- Exercise description -
When the string "DGND" occurs in a line of the listing below, return that line.

- Recorded data -

============

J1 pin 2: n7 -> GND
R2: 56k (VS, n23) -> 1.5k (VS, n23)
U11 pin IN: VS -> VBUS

============

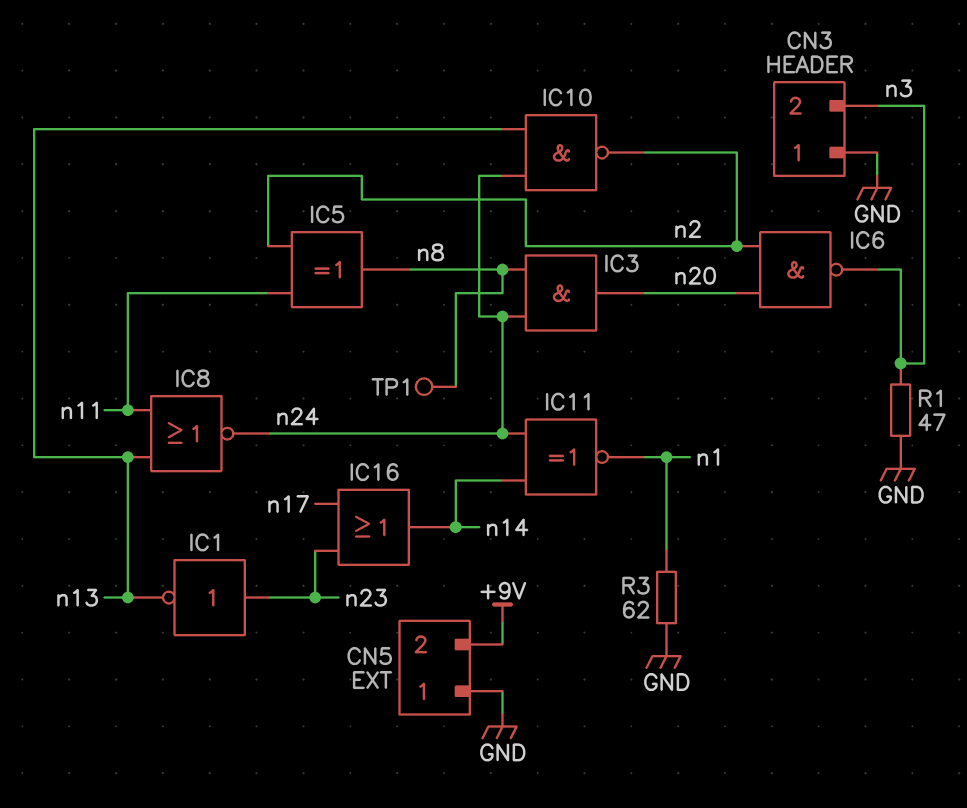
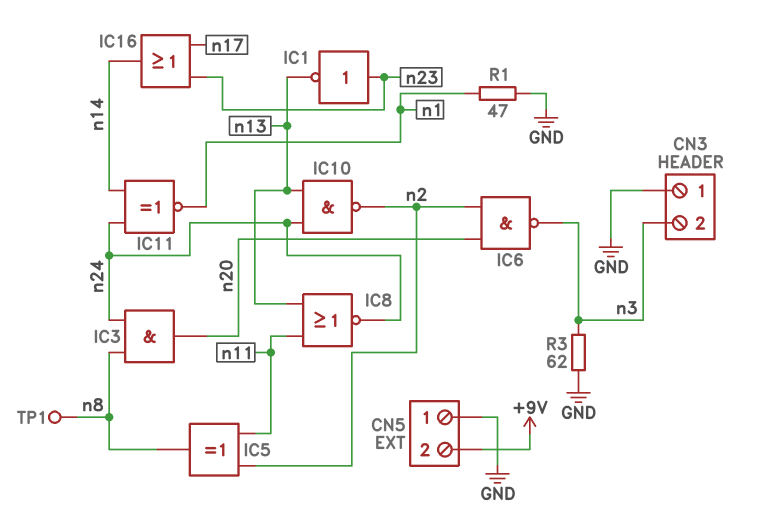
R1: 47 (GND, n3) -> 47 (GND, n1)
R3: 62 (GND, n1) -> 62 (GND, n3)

============

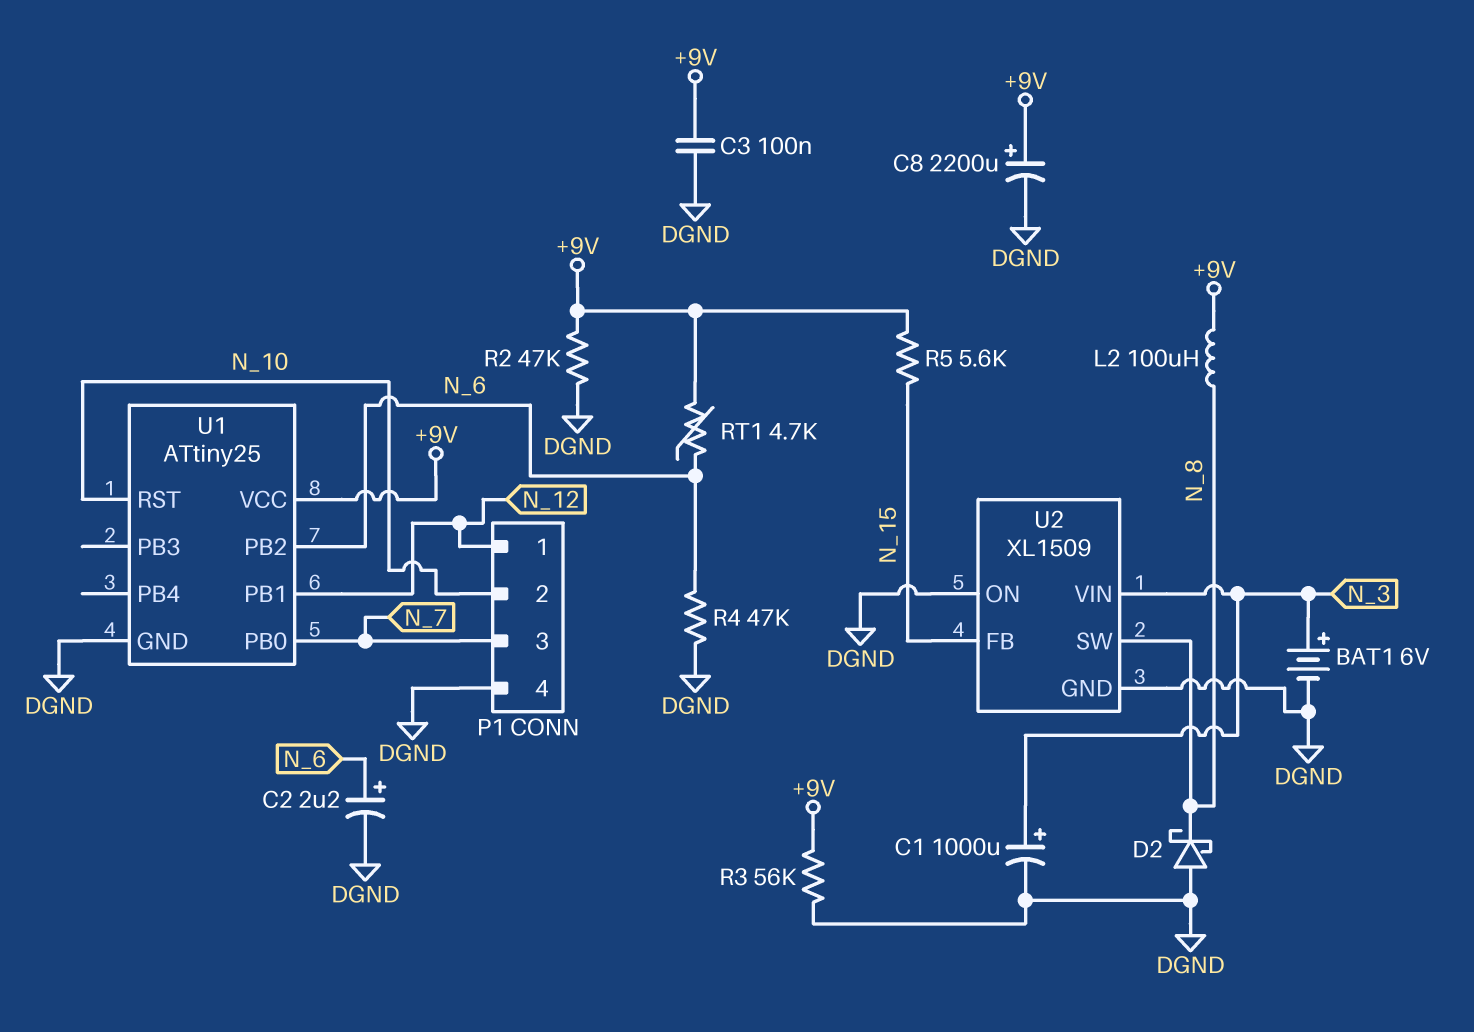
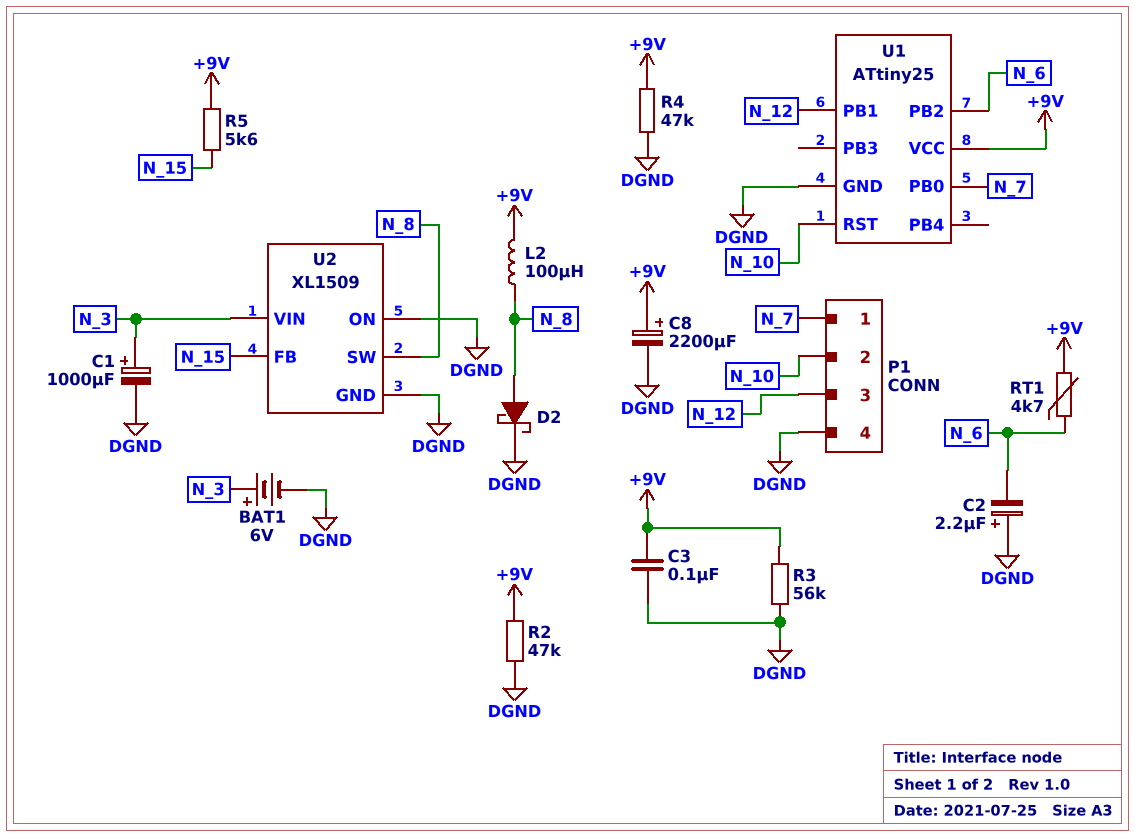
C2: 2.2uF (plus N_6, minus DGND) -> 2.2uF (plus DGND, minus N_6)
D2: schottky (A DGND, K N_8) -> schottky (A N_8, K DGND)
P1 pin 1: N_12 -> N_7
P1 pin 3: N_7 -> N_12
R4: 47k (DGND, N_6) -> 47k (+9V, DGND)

============

- Answer for the task -
C2: 2.2uF (plus N_6, minus DGND) -> 2.2uF (plus DGND, minus N_6)
D2: schottky (A DGND, K N_8) -> schottky (A N_8, K DGND)
R4: 47k (DGND, N_6) -> 47k (+9V, DGND)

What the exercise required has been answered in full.